● TASK TO COMPLETE
Find the line containing "Q1: NPN (B N_1, C" in the records below. Copy exactly that line and each one after it, ending at the line containing "R17: 750k (GND, N_10) -> 750k (N_10, VDD)", and nothing more.

● RECORDS
=== Begin Enclosure ===

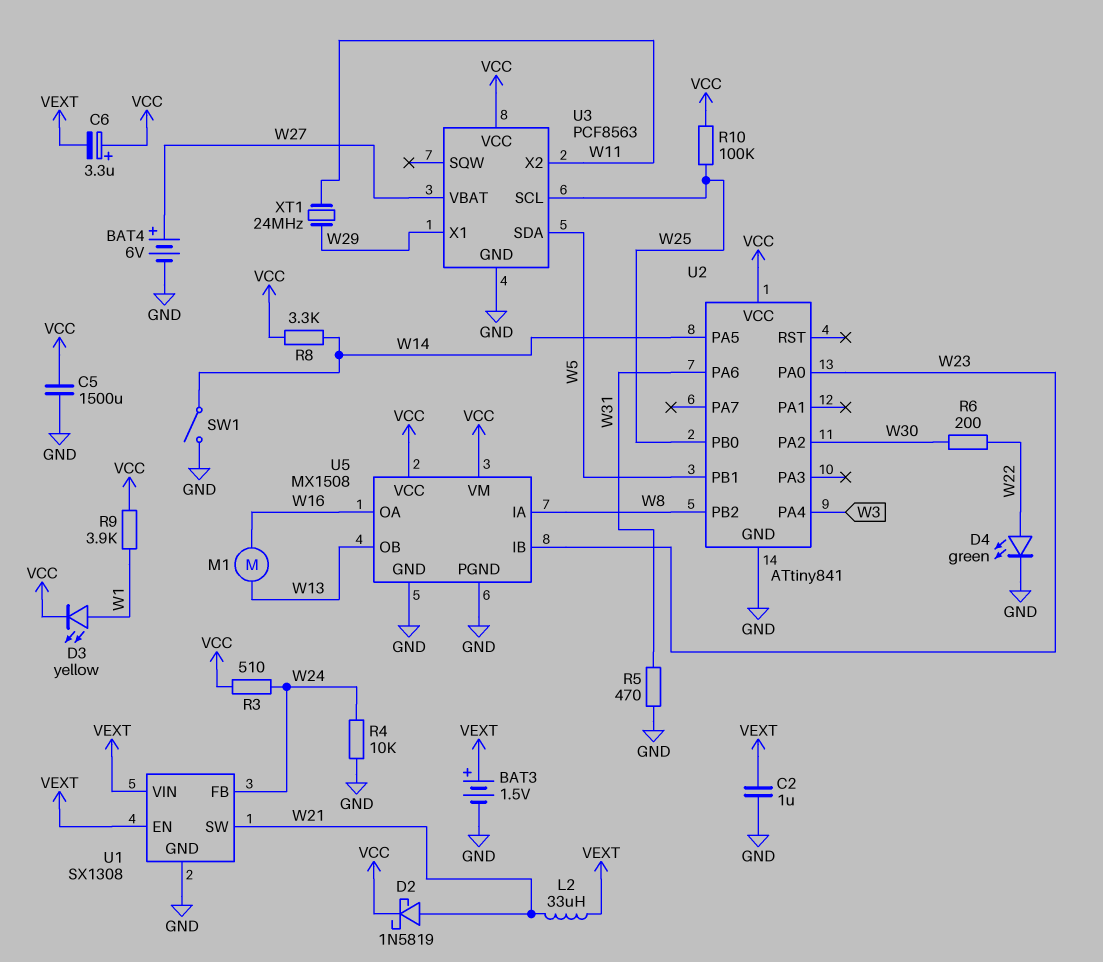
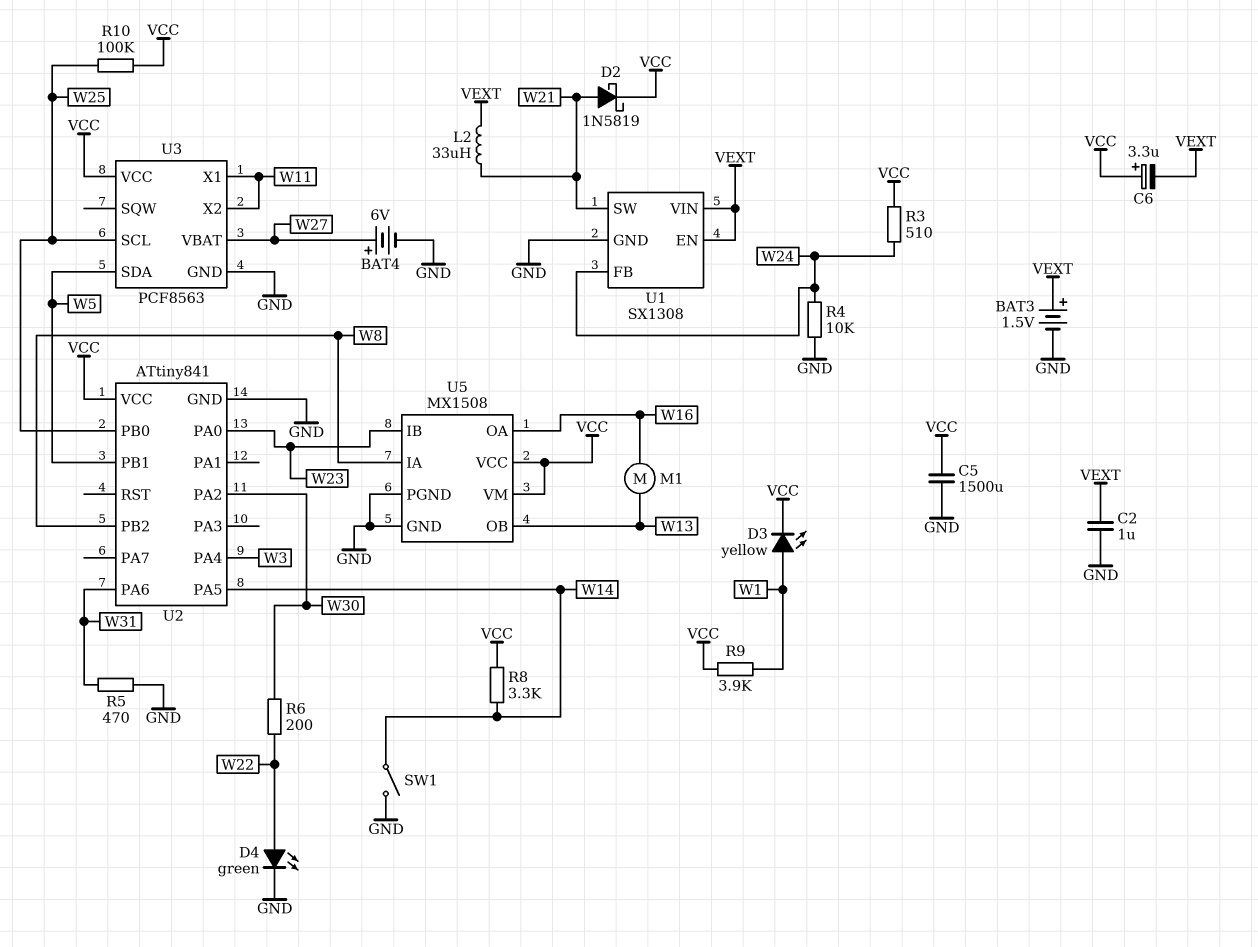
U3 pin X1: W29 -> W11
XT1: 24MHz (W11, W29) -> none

=== End Enclosure ===
=== Begin Enclosure ===

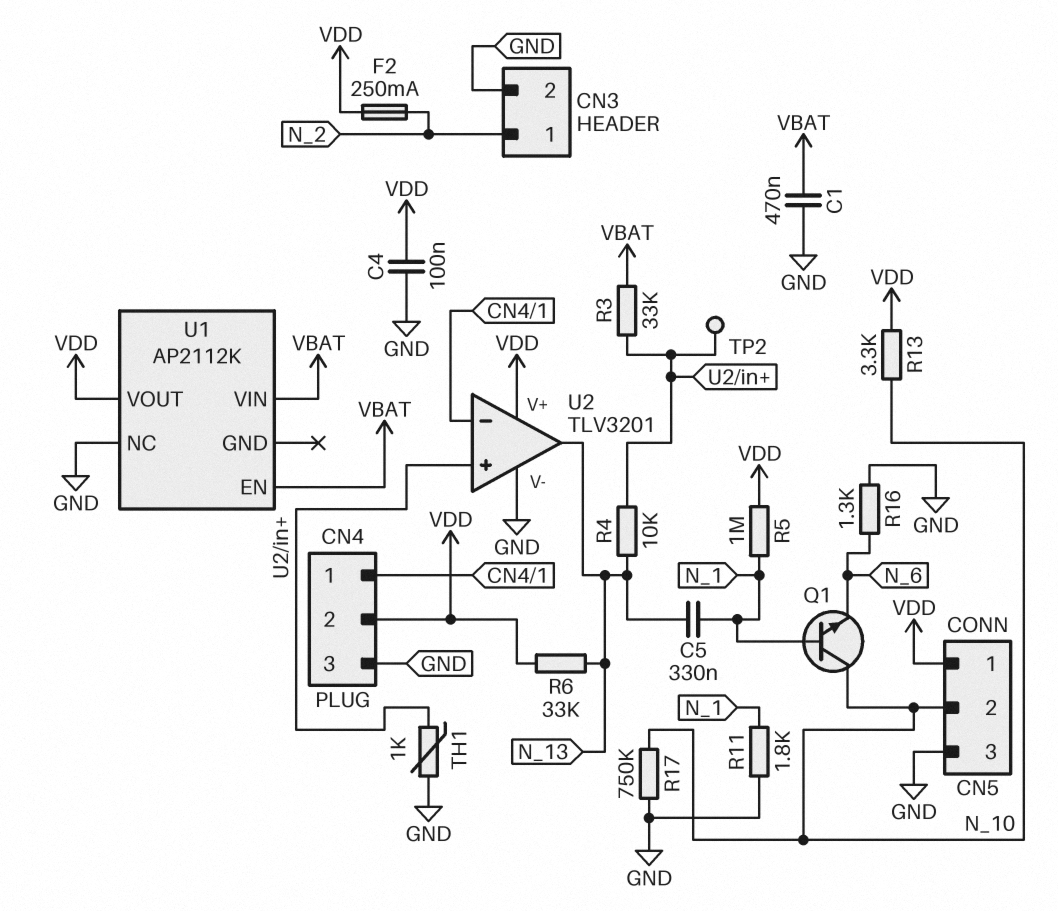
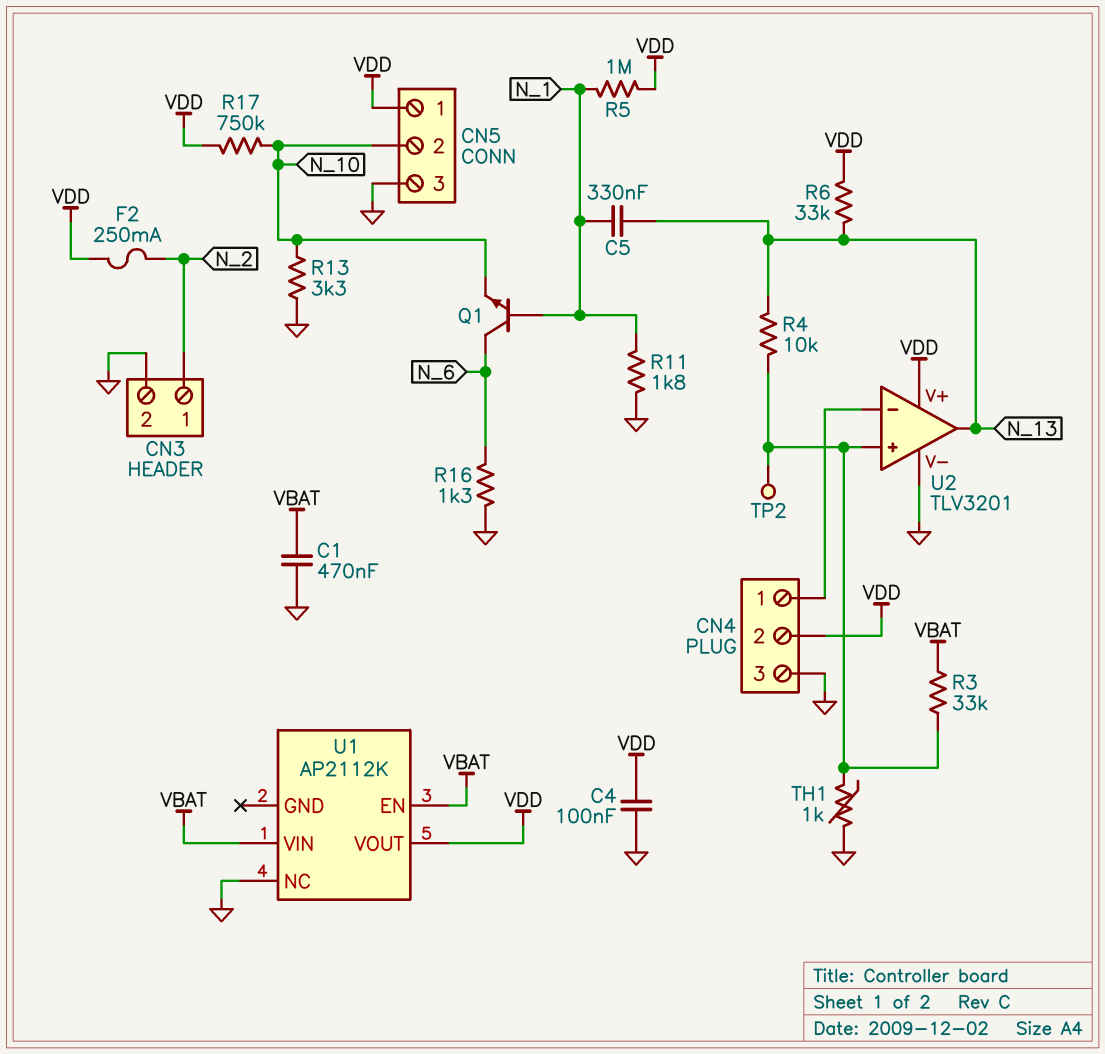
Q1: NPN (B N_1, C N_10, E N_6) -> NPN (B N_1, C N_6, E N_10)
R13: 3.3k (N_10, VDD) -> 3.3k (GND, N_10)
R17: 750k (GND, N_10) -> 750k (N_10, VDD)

=== End Enclosure ===

● TASK ANSWER
Q1: NPN (B N_1, C N_10, E N_6) -> NPN (B N_1, C N_6, E N_10)
R13: 3.3k (N_10, VDD) -> 3.3k (GND, N_10)
R17: 750k (GND, N_10) -> 750k (N_10, VDD)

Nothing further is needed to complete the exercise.